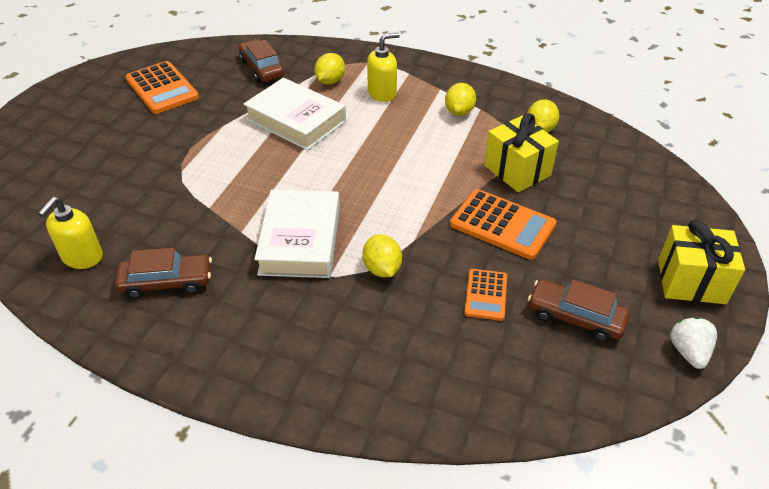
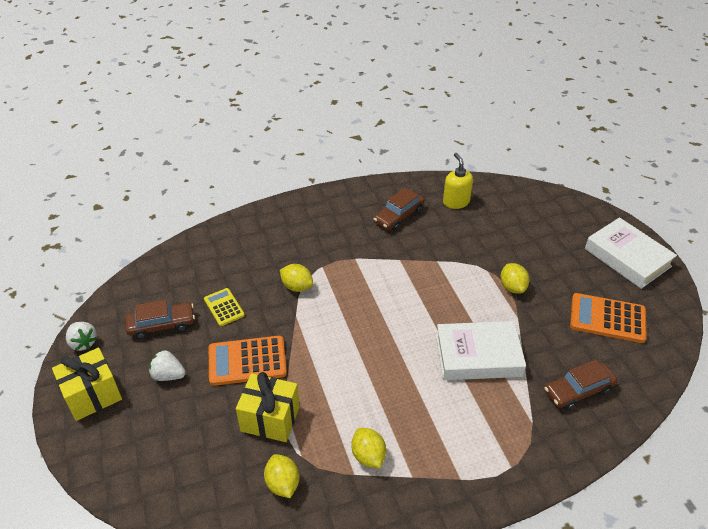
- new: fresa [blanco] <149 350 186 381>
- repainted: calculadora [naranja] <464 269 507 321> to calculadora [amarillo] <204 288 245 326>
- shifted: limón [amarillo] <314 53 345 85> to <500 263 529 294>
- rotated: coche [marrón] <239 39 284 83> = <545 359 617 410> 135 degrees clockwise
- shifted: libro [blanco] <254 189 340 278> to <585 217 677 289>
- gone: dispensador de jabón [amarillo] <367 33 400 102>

────────────────────────────────────────

_WHAT TO DO_. Copy, from the lines above, each one that holds "blanco".

_ANSWER AREA_.
- new: fresa [blanco] <149 350 186 381>
- shifted: libro [blanco] <254 189 340 278> to <585 217 677 289>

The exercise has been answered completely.